Aim of the exercise: In the entries below, find the line containing "J2 pin 2: N2 -> N15" and the line containing "U5 pin TRIG: VCC -> N18". Copy those two lines and everything between them exactly, and only that.

Data to use:
┄┄┄┄┄┄┄┄┄┄

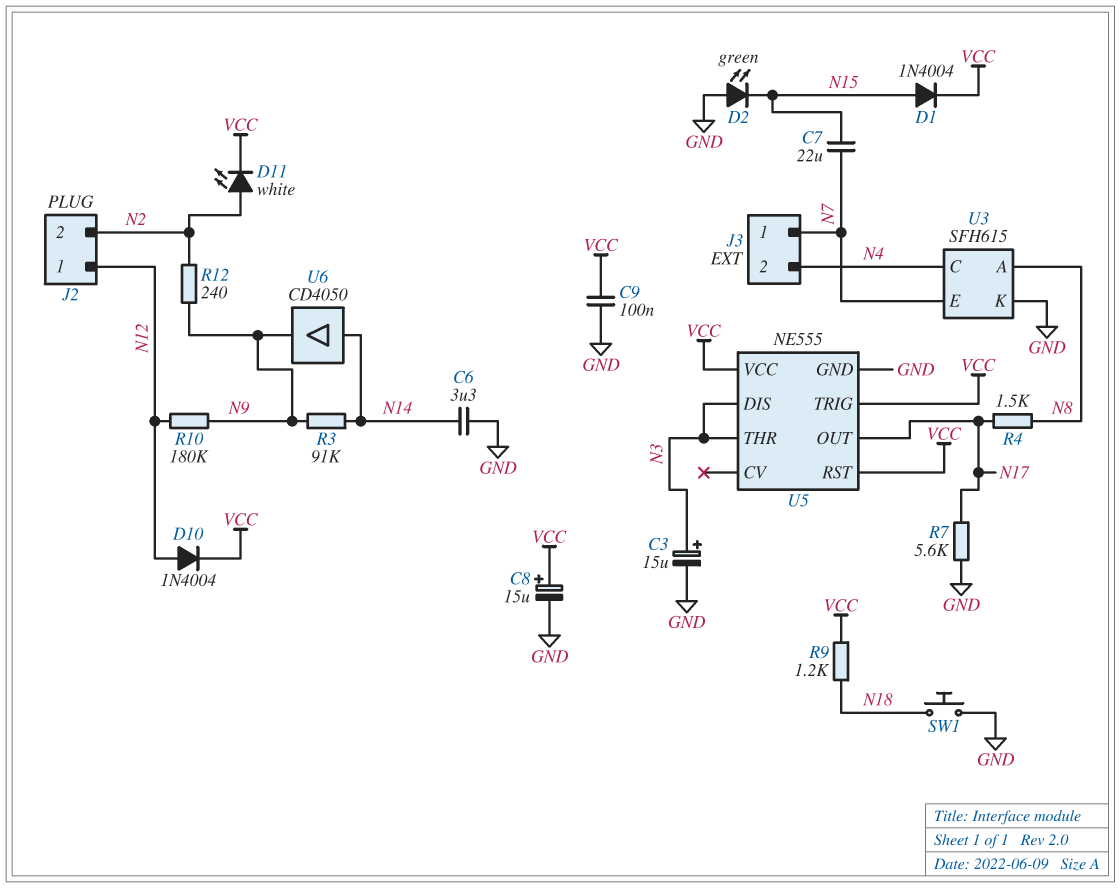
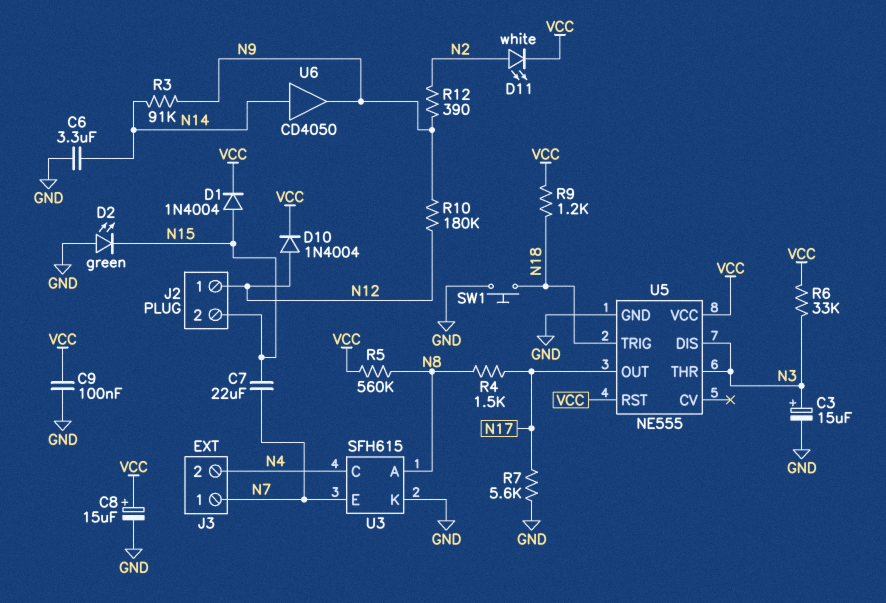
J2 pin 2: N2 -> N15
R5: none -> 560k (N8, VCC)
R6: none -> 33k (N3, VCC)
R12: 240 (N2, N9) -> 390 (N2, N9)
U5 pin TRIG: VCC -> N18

┄┄┄┄┄┄┄┄┄┄

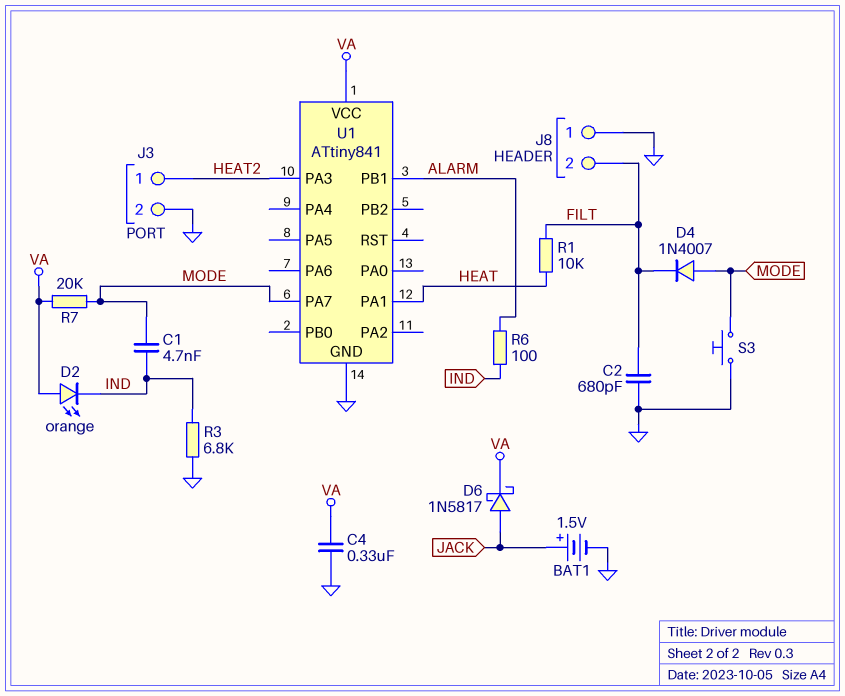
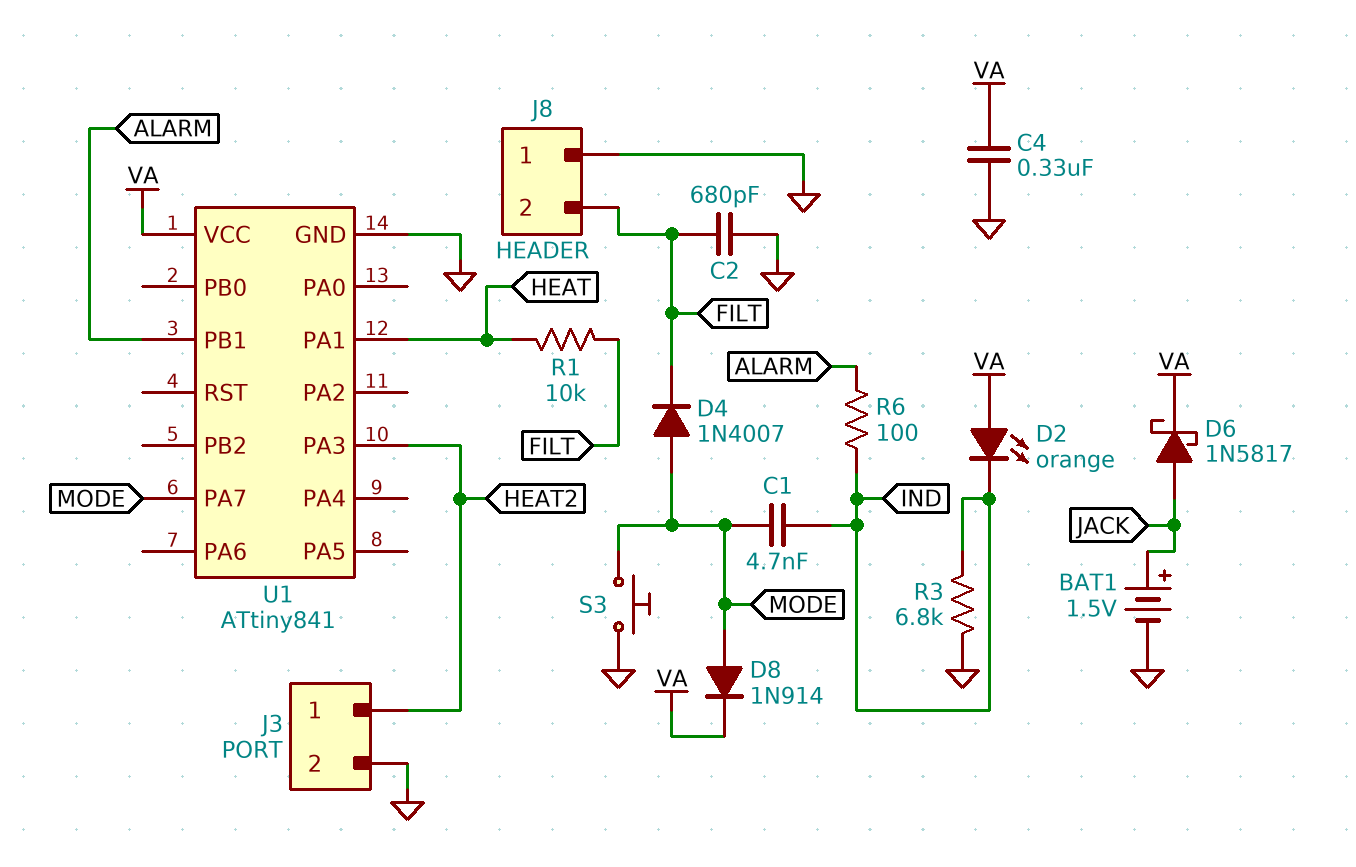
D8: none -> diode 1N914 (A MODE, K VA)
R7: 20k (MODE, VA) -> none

┄┄┄┄┄┄┄┄┄┄

Answer to this problem:
J2 pin 2: N2 -> N15
R5: none -> 560k (N8, VCC)
R6: none -> 33k (N3, VCC)
R12: 240 (N2, N9) -> 390 (N2, N9)
U5 pin TRIG: VCC -> N18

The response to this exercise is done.